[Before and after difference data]
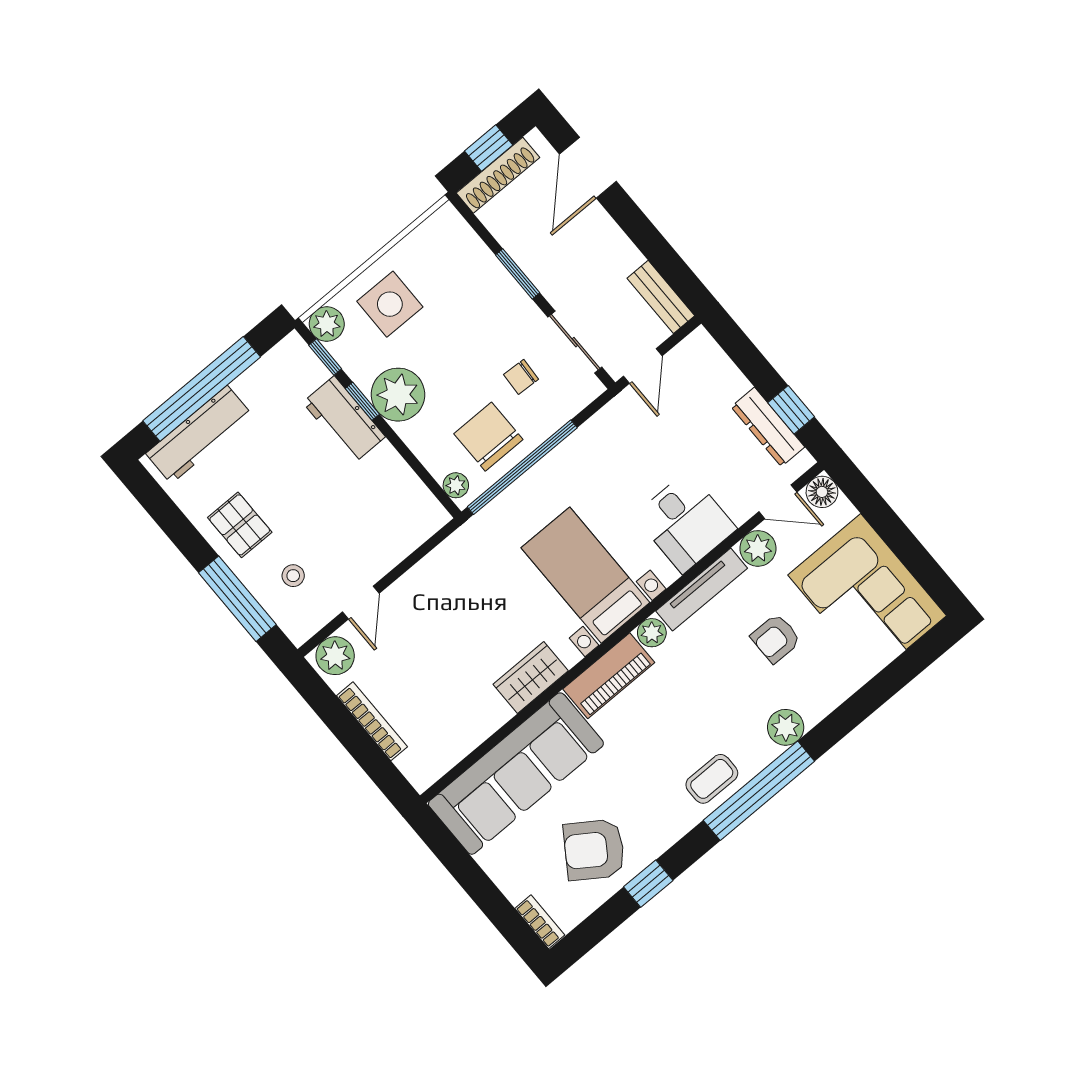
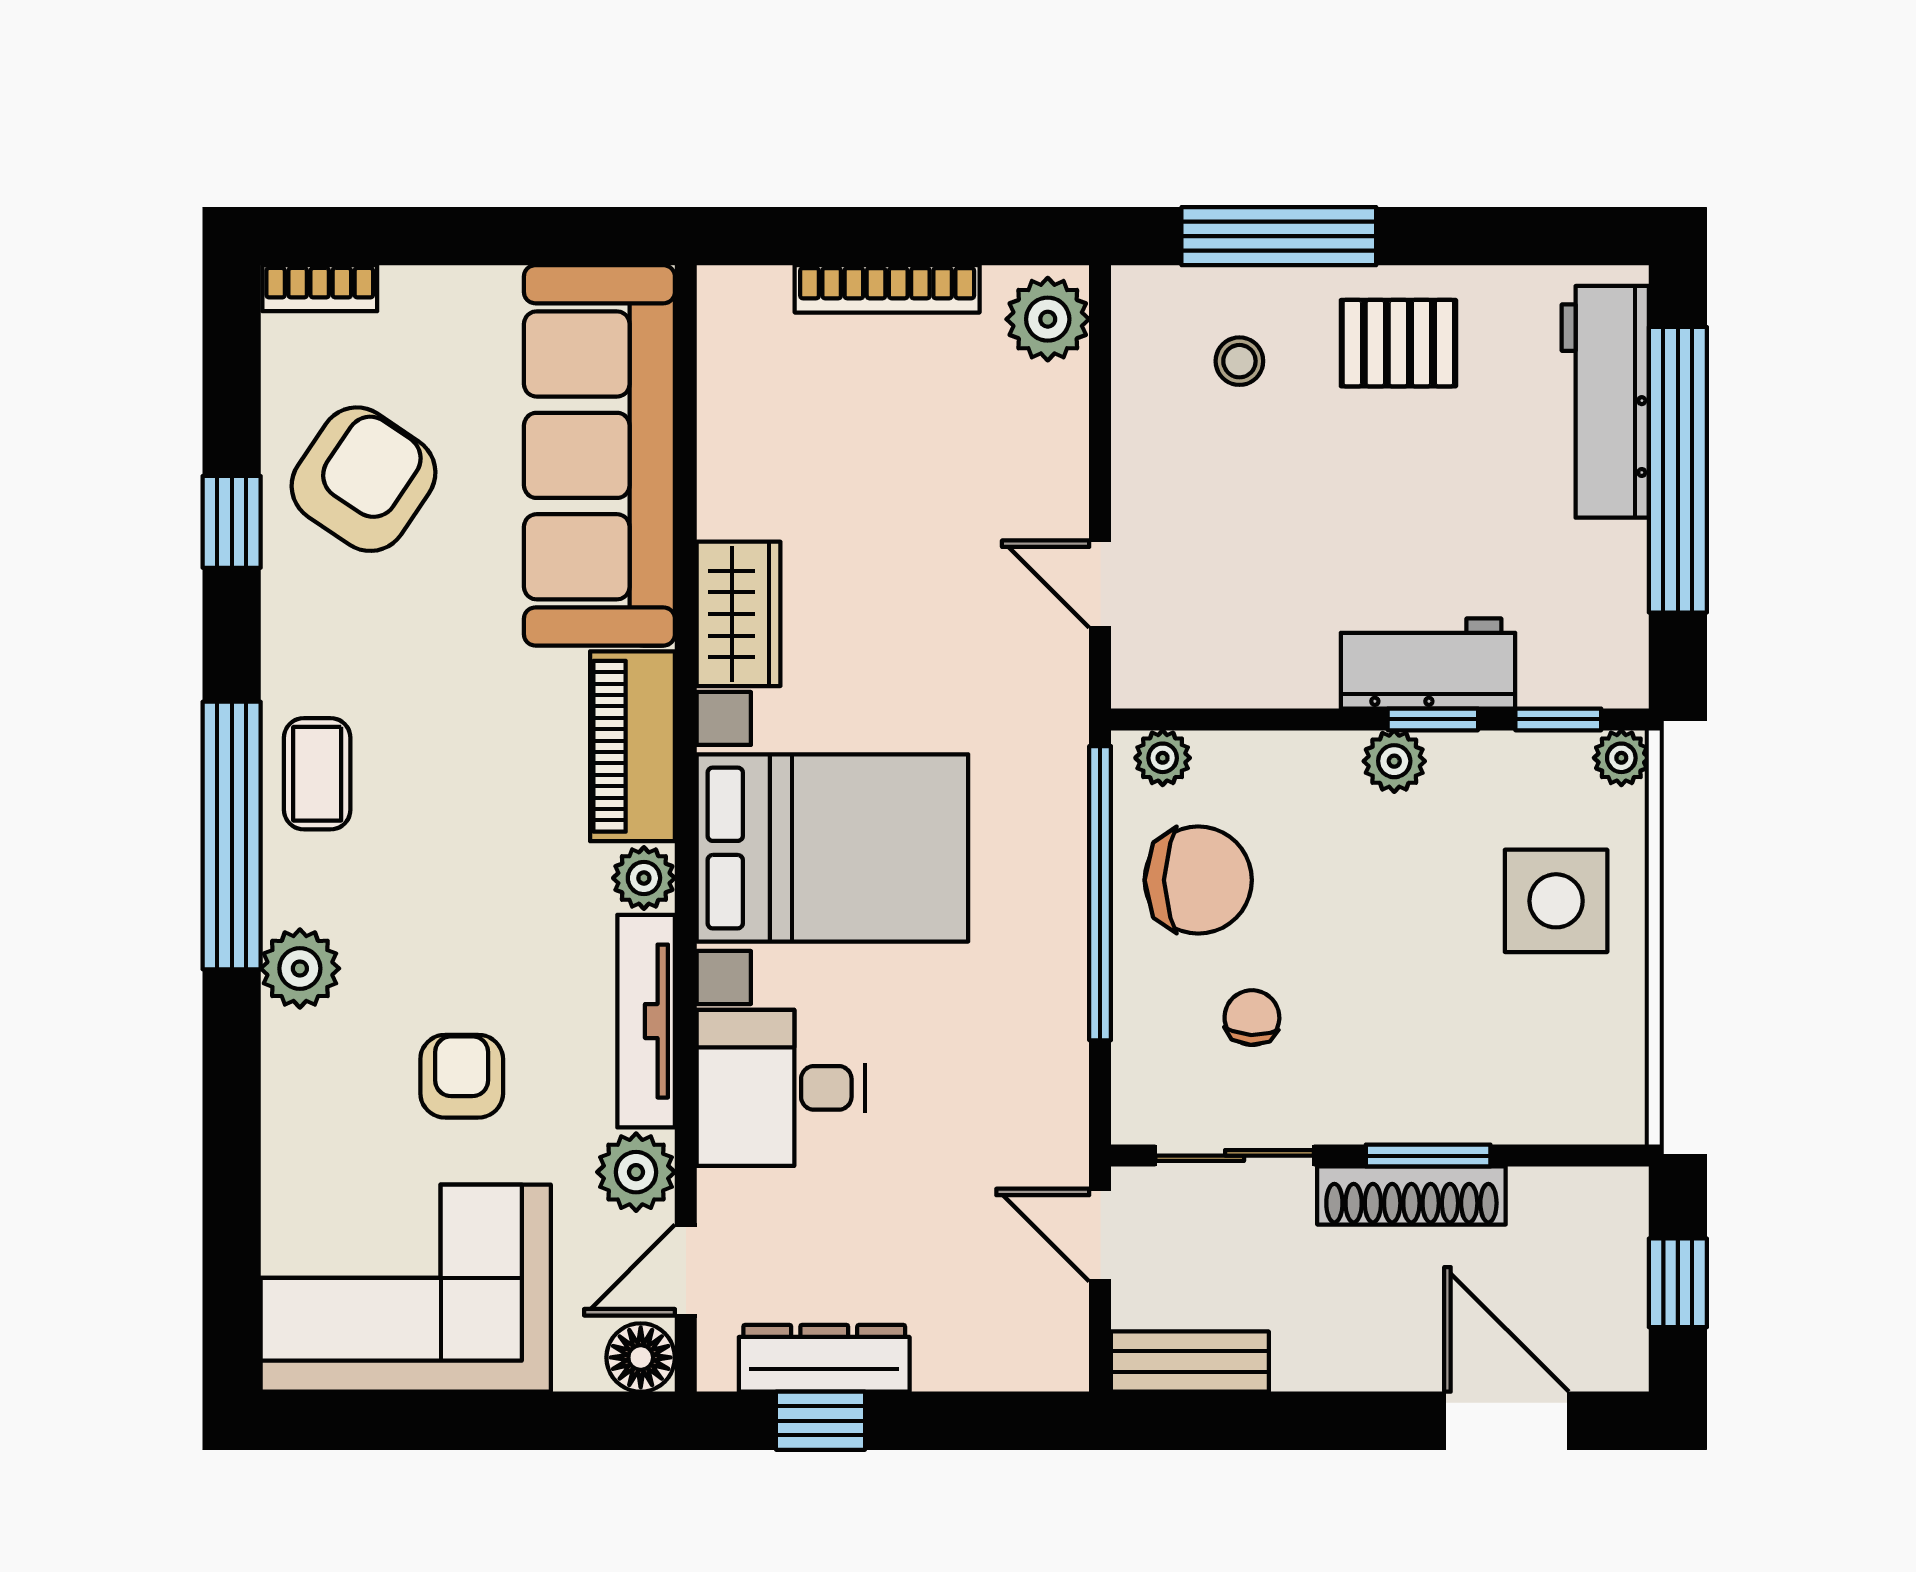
shoe rack: (498, 175) -> (1411, 1195), moved, turned -90
plant: (327, 324) -> (1621, 758), width x0.73, depth x0.73
plant: (398, 395) -> (1394, 761), width x0.53, depth x0.53
bed with nightstands: (585, 575) -> (832, 848), width x1.36
door: (361, 603) -> (1100, 584), moved

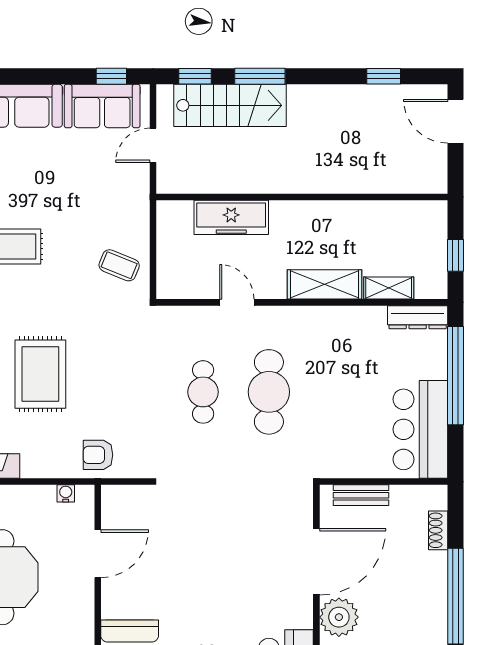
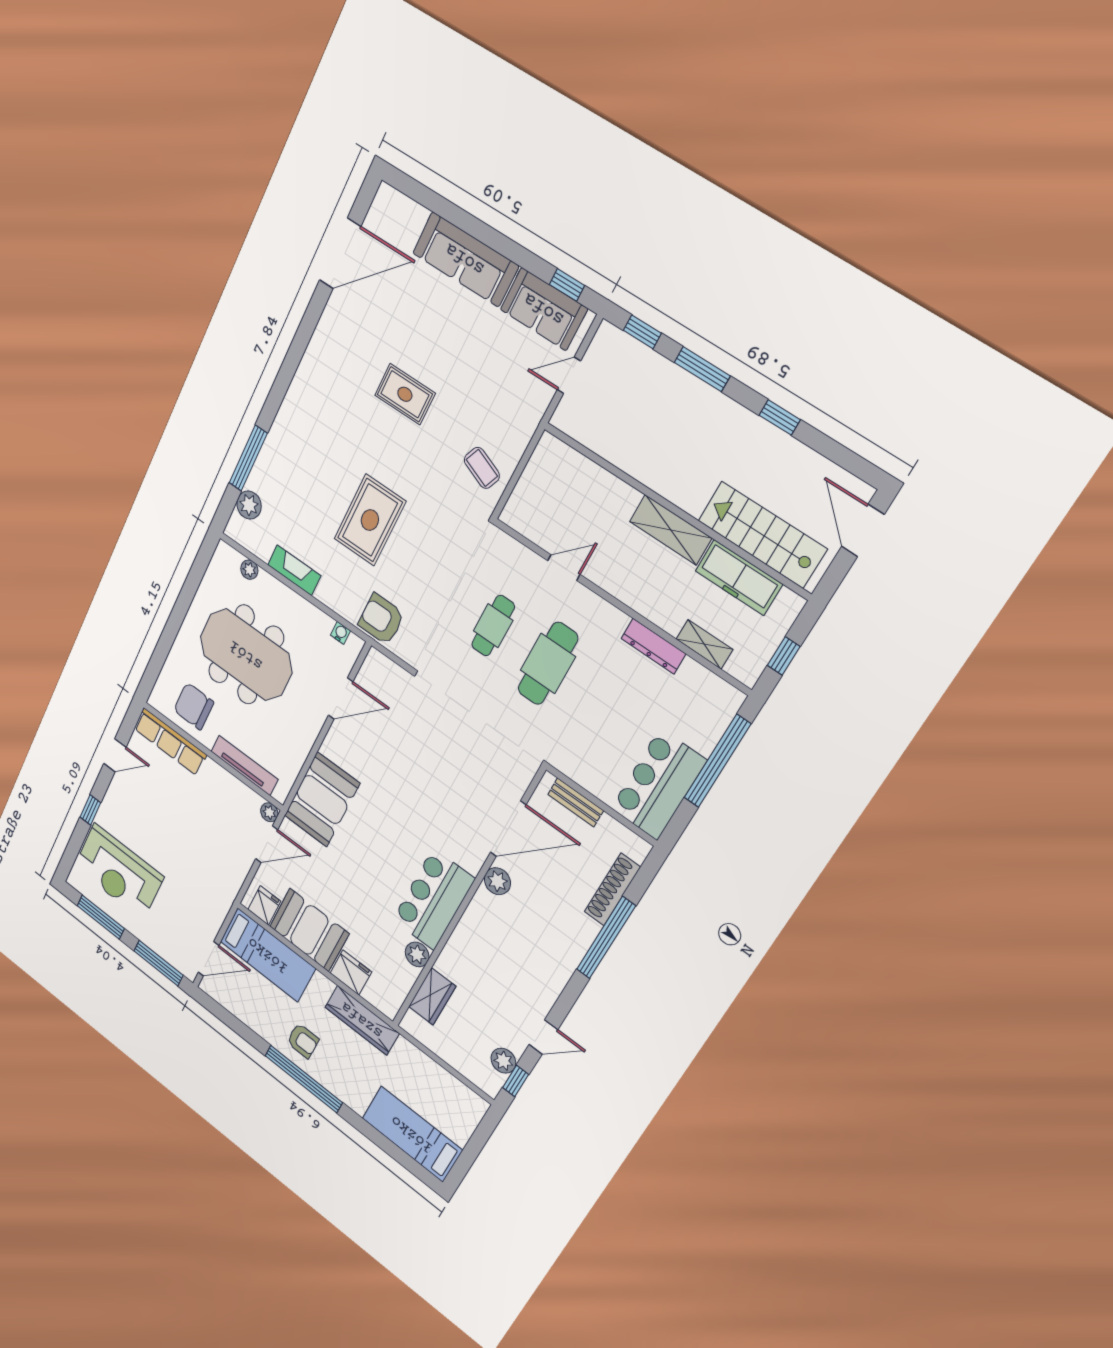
window: (384, 76) -> (780, 417), moved
stairs: (230, 105) -> (762, 535), moved, turned 180
freezer: (231, 217) -> (739, 578), moved
shelving: (325, 284) -> (670, 530), moved
door: (237, 302) -> (564, 568), hinge flipped
dresser: (418, 317) -> (653, 646), moved
armchair: (98, 455) -> (381, 619), width x1.38, depth x1.38
shoe rack: (438, 530) -> (612, 889), width x1.94, depth x1.24
plant: (339, 617) -> (497, 881), width x0.73, depth x0.73

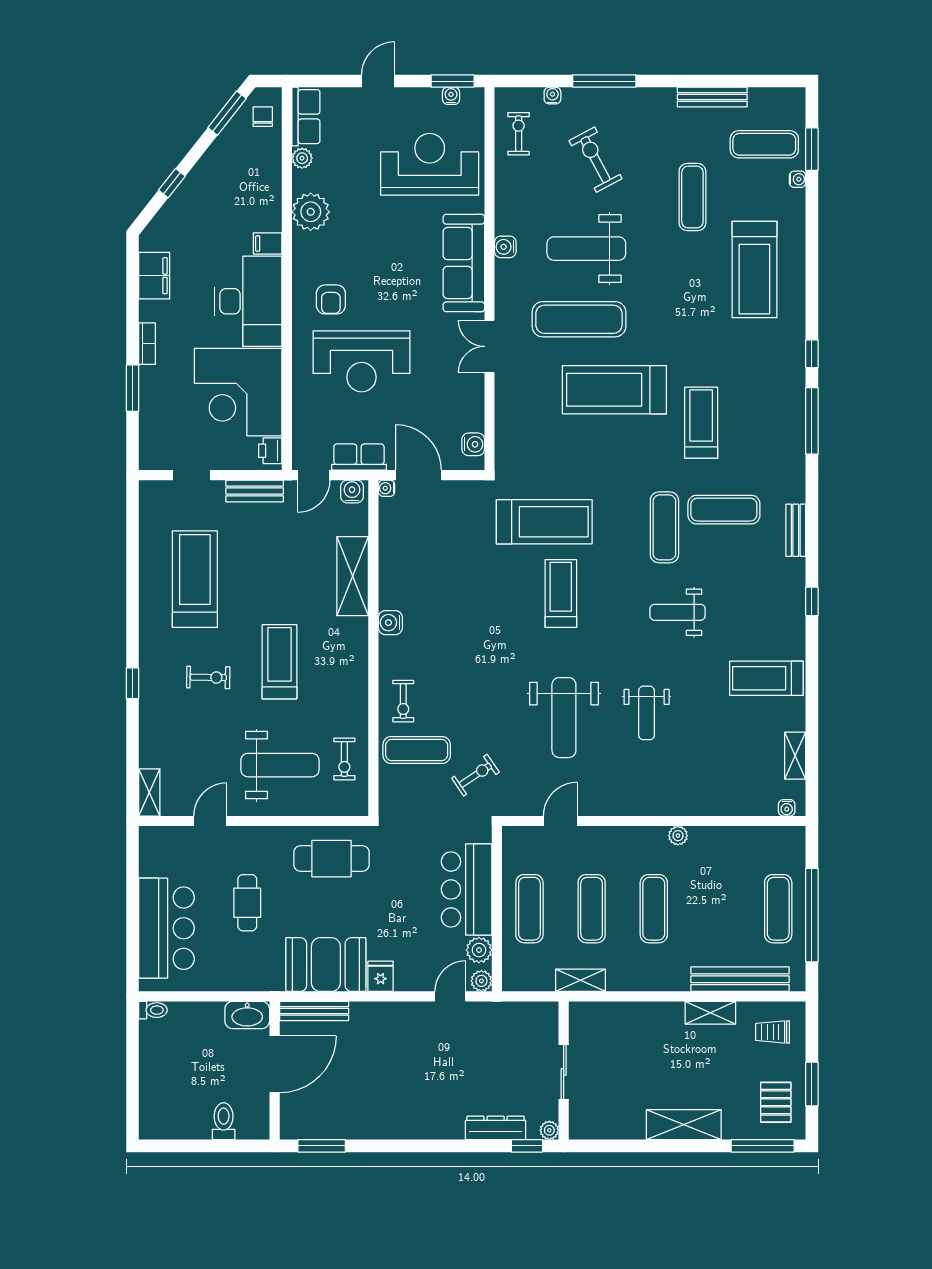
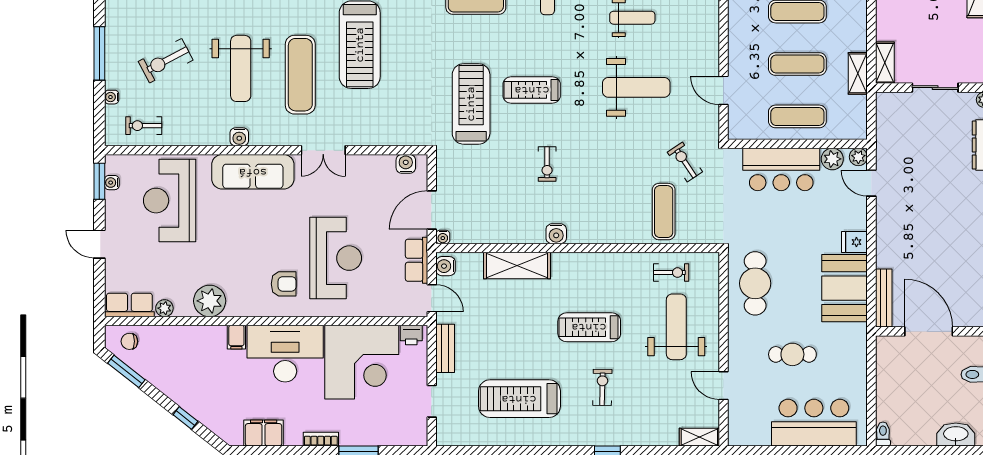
exercise bike: (403, 701) -> (547, 164), moved, turned 90
shelving: (593, 1012) -> (885, 63), added
washbasin: (247, 1015) -> (956, 434), moved, turned -90

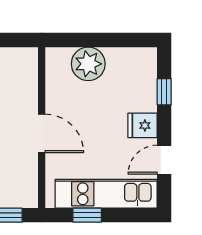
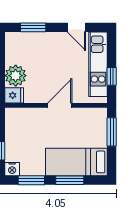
window: (164, 92) -> (33, 27), width x1.50
fridge: (143, 125) -> (14, 95), moved, turned -90

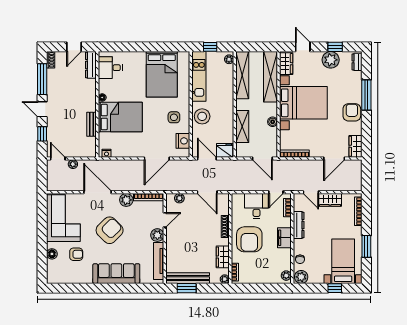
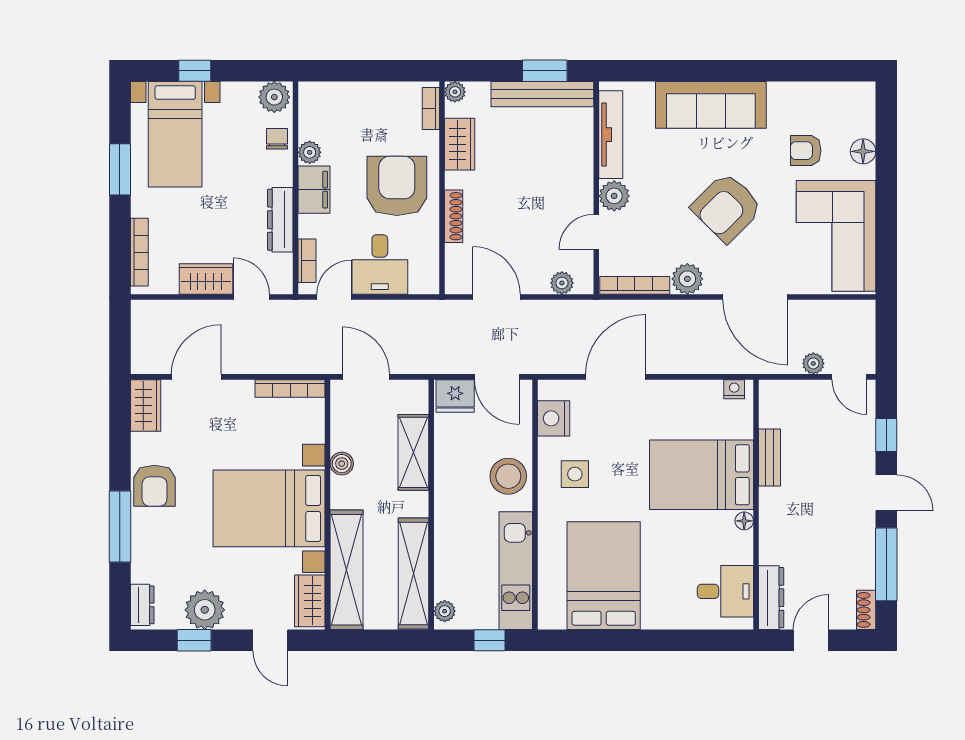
plant: (286, 276) -> (310, 152), moved

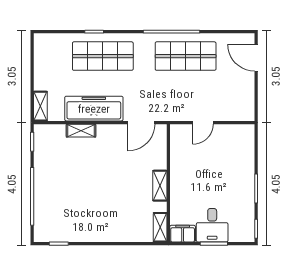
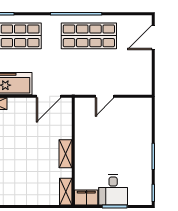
door: (256, 58) -> (153, 37), hinge flipped

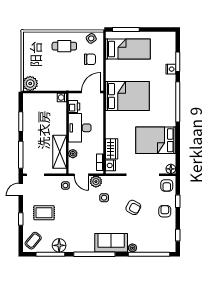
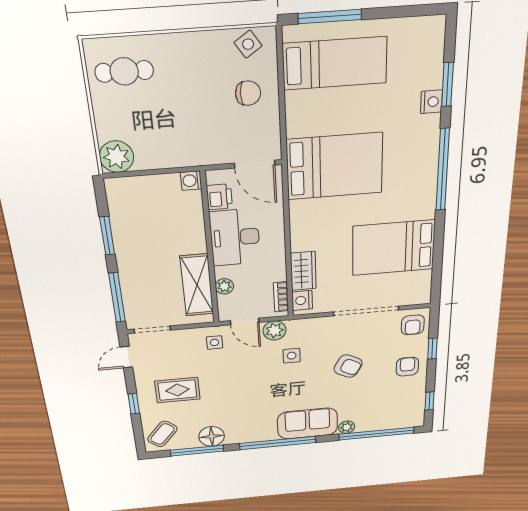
cafe table: (64, 46) -> (124, 71), moved
door: (91, 92) -> (255, 164), swing flipped
floor lamp: (171, 169) -> (422, 296), removed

:: Prompt ::
Could you return the lines in the entries above that contain "window"?

:: Your response ::
window: (384, 76) -> (780, 417), moved
window: (164, 92) -> (33, 27), width x1.50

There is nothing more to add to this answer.